* Data:
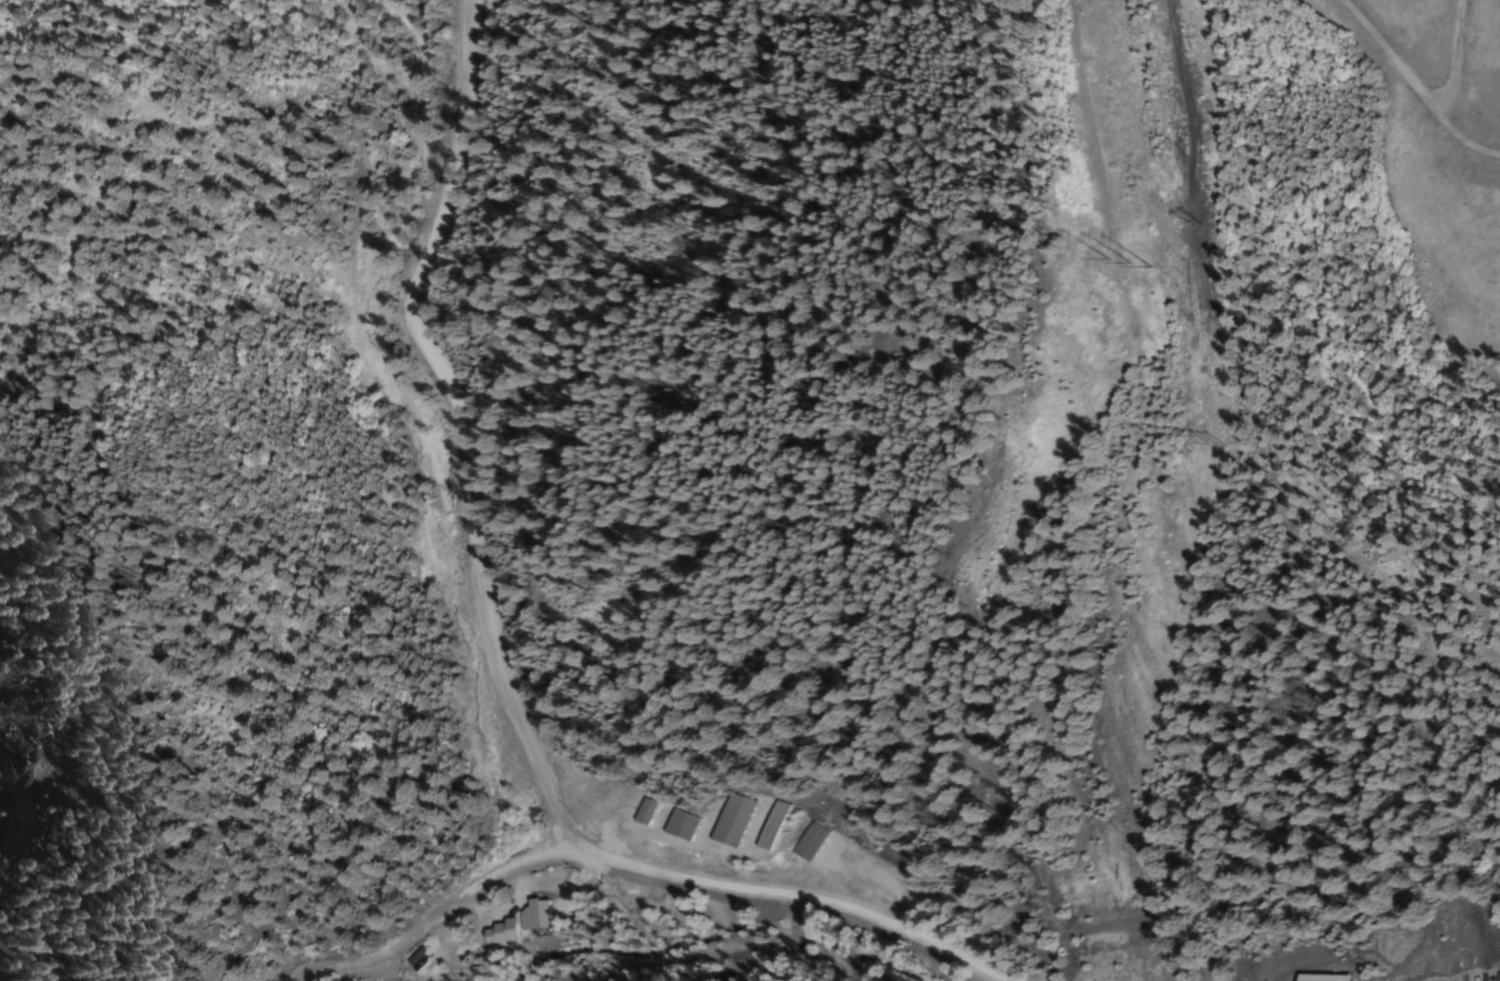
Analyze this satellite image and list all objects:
building: (459, 160)
power tower: (1124, 262)
road: (465, 425)
building: (640, 812)
building: (726, 820)
building: (675, 825)
building: (765, 826)
building: (804, 842)
road: (655, 870)
building: (534, 914)
building: (1314, 977)

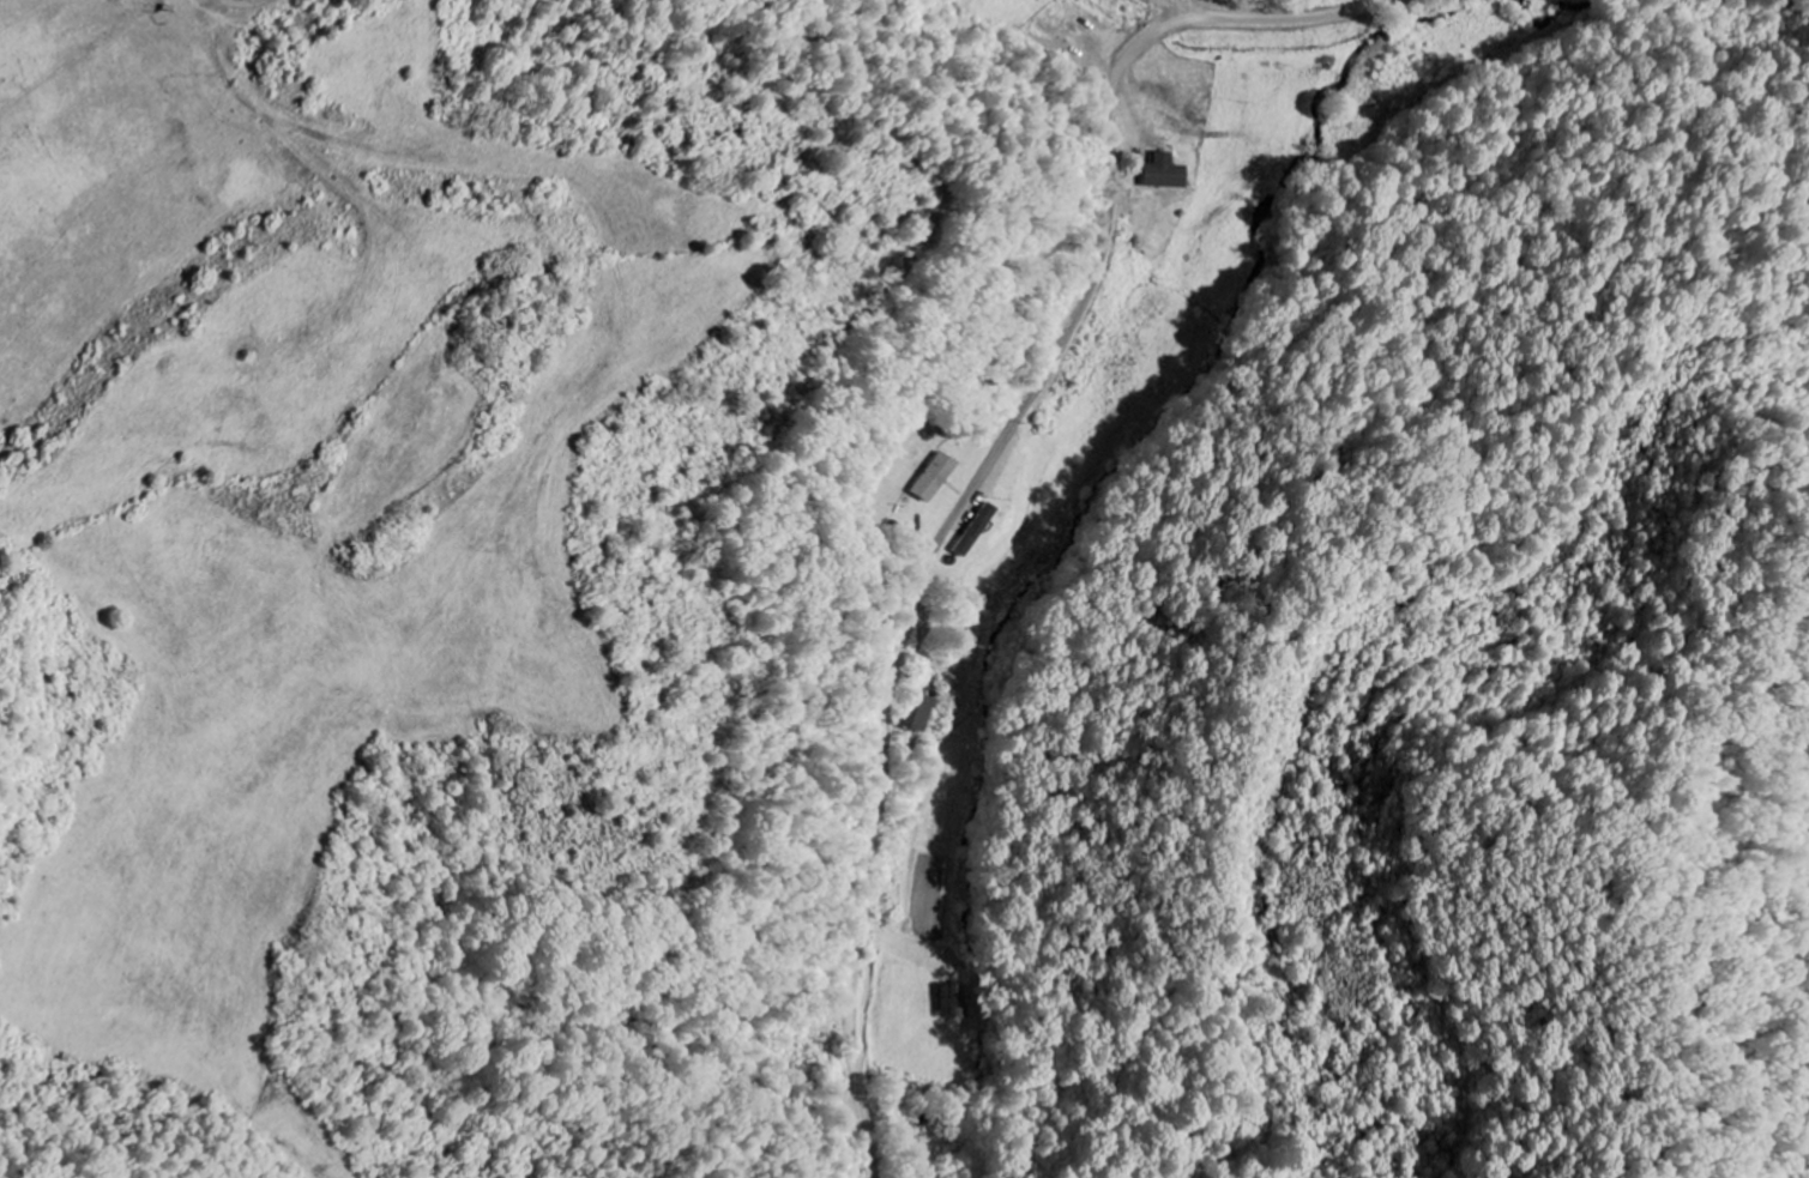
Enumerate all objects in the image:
building: (1166, 174)
road: (985, 475)
building: (935, 478)
building: (974, 531)
building: (916, 715)
building: (951, 1004)

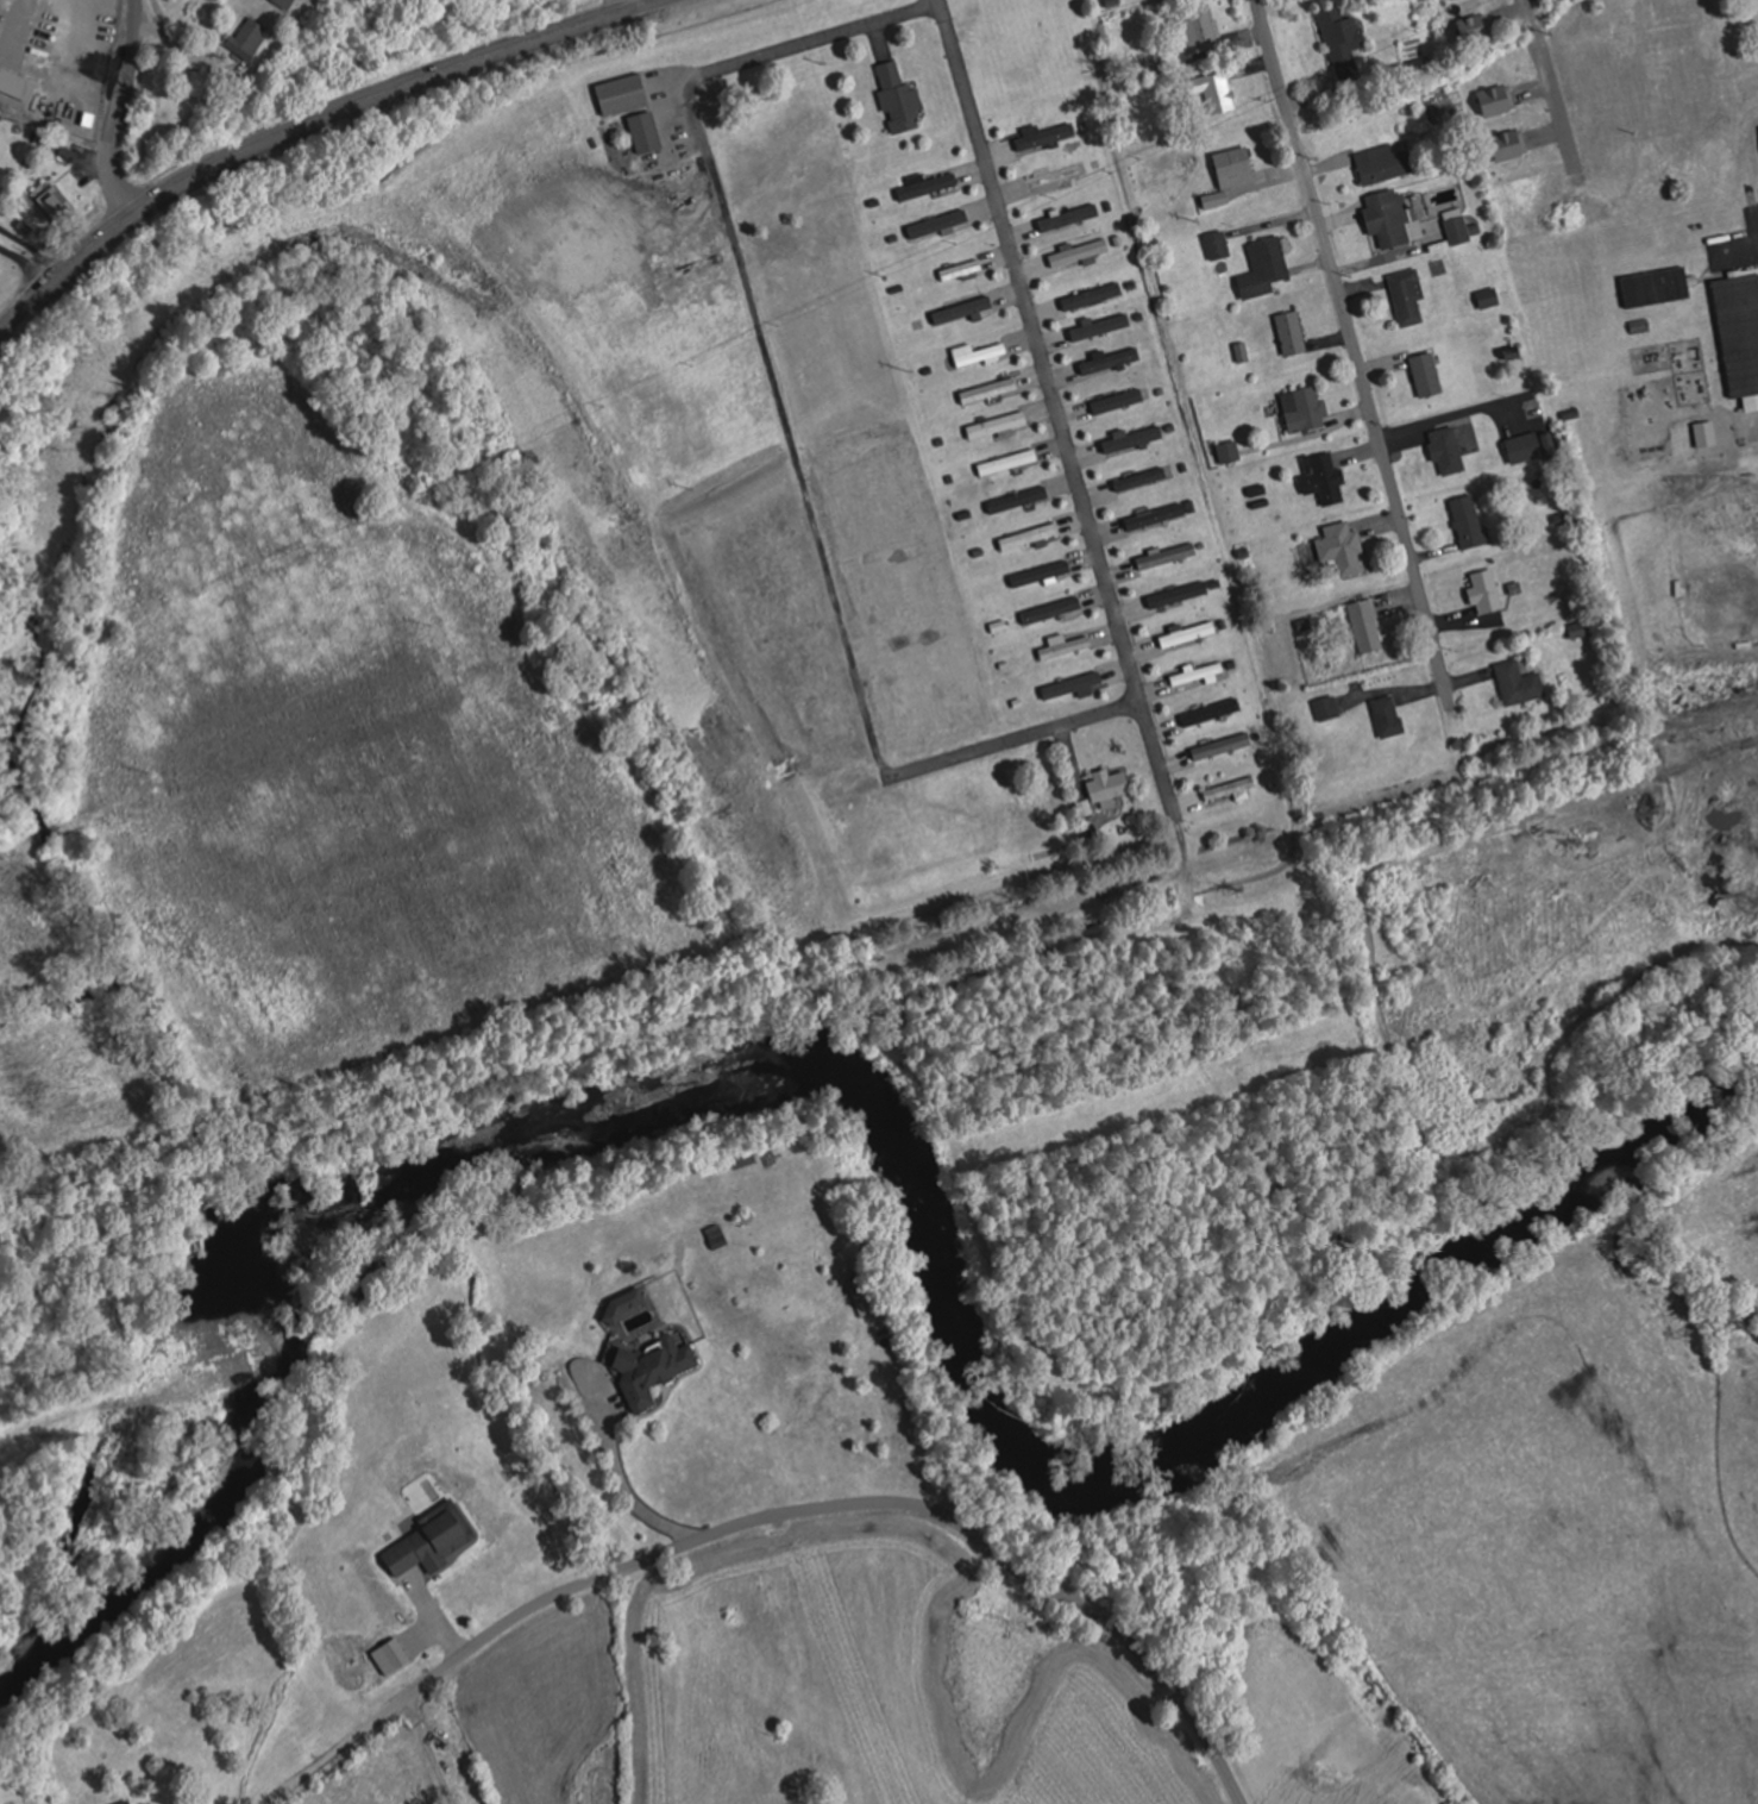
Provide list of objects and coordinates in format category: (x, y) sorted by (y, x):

* Exercise instructions:
Set down the entries shown above once more, exactly as they read, but without pictures.

* Reply to the exercise:
Analyze this satellite image and list all objects:
building: (459, 160)
power tower: (1124, 262)
road: (465, 425)
building: (640, 812)
building: (726, 820)
building: (675, 825)
building: (765, 826)
building: (804, 842)
road: (655, 870)
building: (534, 914)
building: (1314, 977)

Enumerate all objects in the image:
building: (1166, 174)
road: (985, 475)
building: (935, 478)
building: (974, 531)
building: (916, 715)
building: (951, 1004)

Provide list of objects and coordinates in format category: (x, y) sorted by (y, x):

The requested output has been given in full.